INFORMATION =>
• • • • • • •

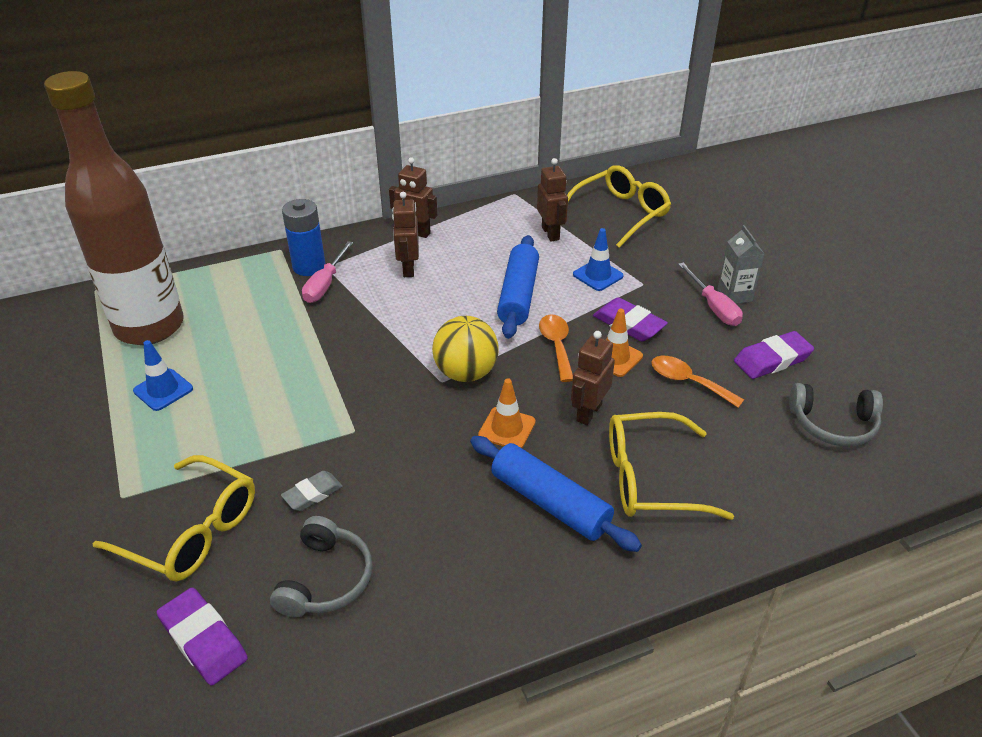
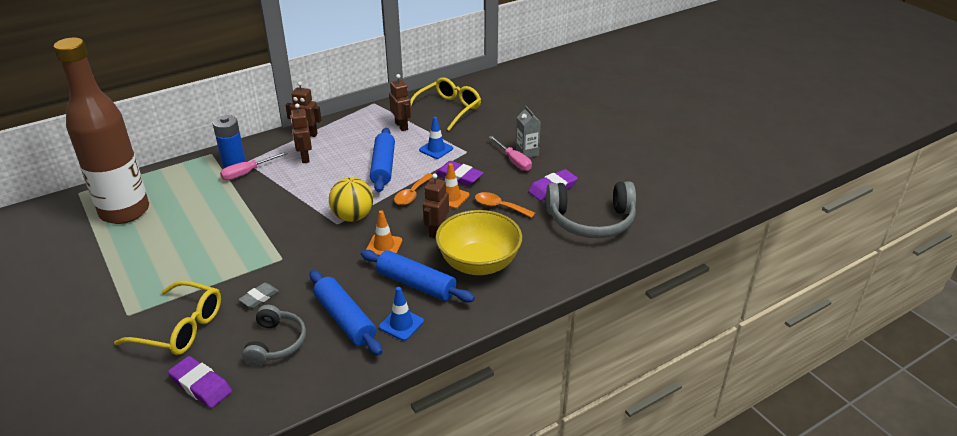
camera: 10 degrees left, 5 degrees down
blue traffic cone [133,340,193,411] -> blue traffic cone moved to [379,287,424,341]
pink screwdriver [302,241,353,303] -> pink screwdriver turned 45 degrees clockwise [220,152,288,180]
orange spoon [539,314,573,382] -> orange spoon turned 135 degrees counterclockwise [394,173,433,205]
yellow glasses [609,412,734,520] -> yellow bowl [436,210,522,275]
grey headphones [789,383,883,446] -> grey headphones [546,181,636,238], size x1.63
none -> blue rolling pin [310,270,383,355]

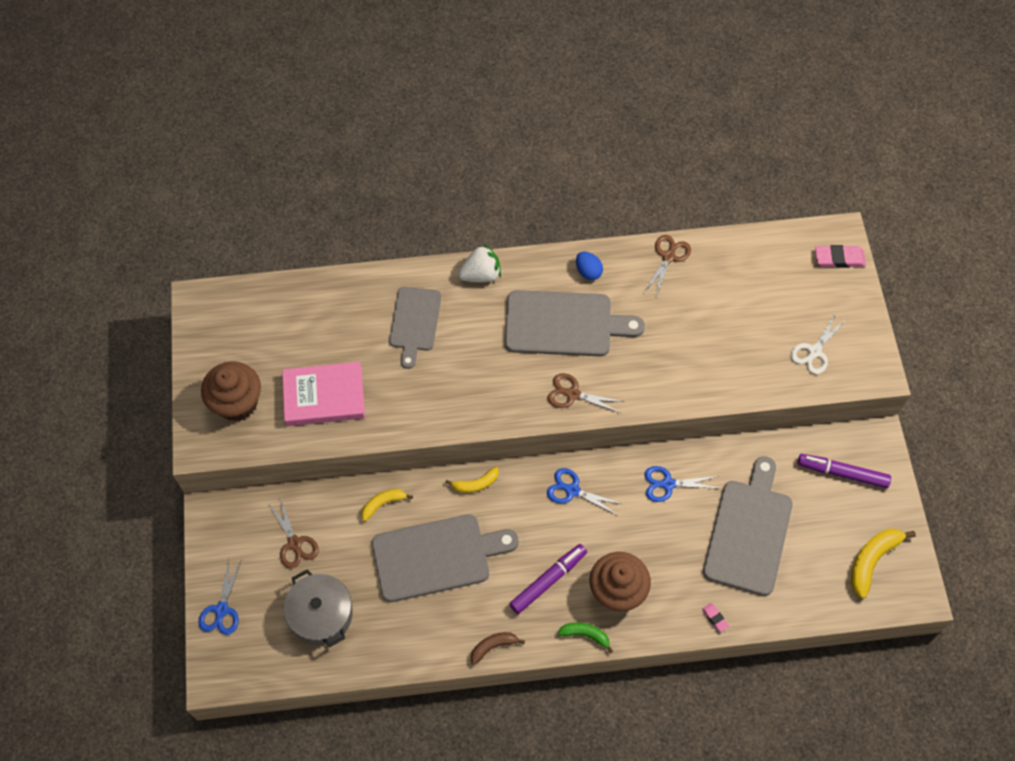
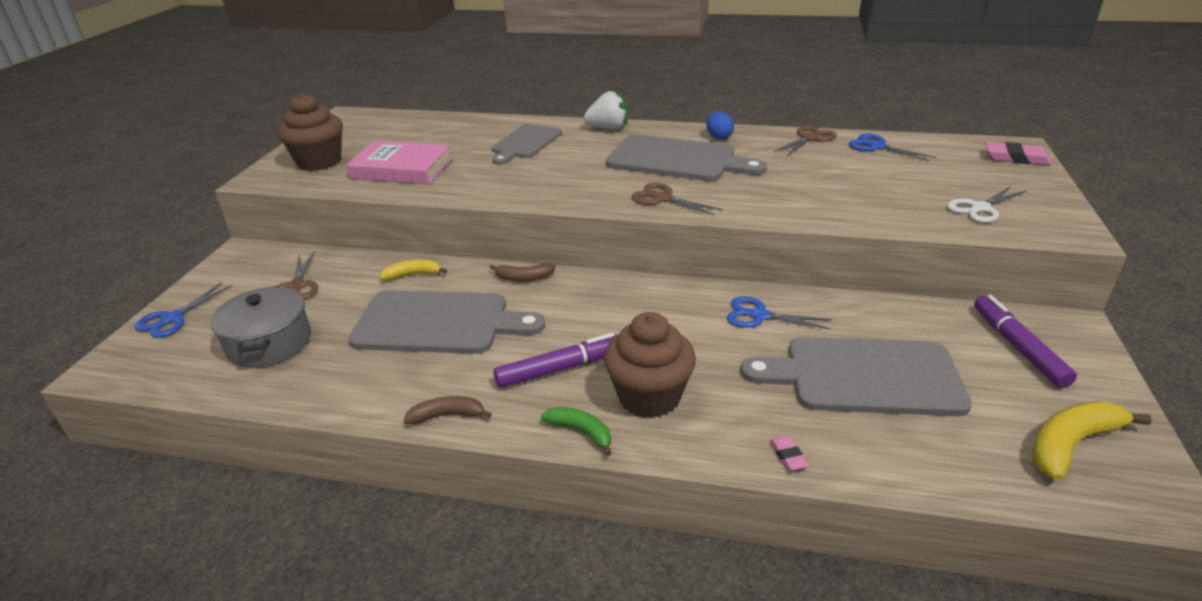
camera: 20 degrees right, 30 degrees down
yellow banana [445,467,499,493] -> brown banana [489,263,555,281]
blue scissors [547,468,622,515] -> blue scissors moved to [849,134,936,162]
grey cutting board [703,456,792,596] -> grey cutting board turned 120 degrees counterclockwise [740,337,972,416]
purple marker [798,454,891,488] -> purple marker turned 45 degrees clockwise [974,295,1077,388]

• • • • • • •

WORK ITEM =>
Pictures in the records above are to be left out of an otherwise exact copy.

EXPECTED ANSWER =>
camera: 10 degrees left, 5 degrees down
blue traffic cone [133,340,193,411] -> blue traffic cone moved to [379,287,424,341]
pink screwdriver [302,241,353,303] -> pink screwdriver turned 45 degrees clockwise [220,152,288,180]
orange spoon [539,314,573,382] -> orange spoon turned 135 degrees counterclockwise [394,173,433,205]
yellow glasses [609,412,734,520] -> yellow bowl [436,210,522,275]
grey headphones [789,383,883,446] -> grey headphones [546,181,636,238], size x1.63
none -> blue rolling pin [310,270,383,355]

camera: 20 degrees right, 30 degrees down
yellow banana [445,467,499,493] -> brown banana [489,263,555,281]
blue scissors [547,468,622,515] -> blue scissors moved to [849,134,936,162]
grey cutting board [703,456,792,596] -> grey cutting board turned 120 degrees counterclockwise [740,337,972,416]
purple marker [798,454,891,488] -> purple marker turned 45 degrees clockwise [974,295,1077,388]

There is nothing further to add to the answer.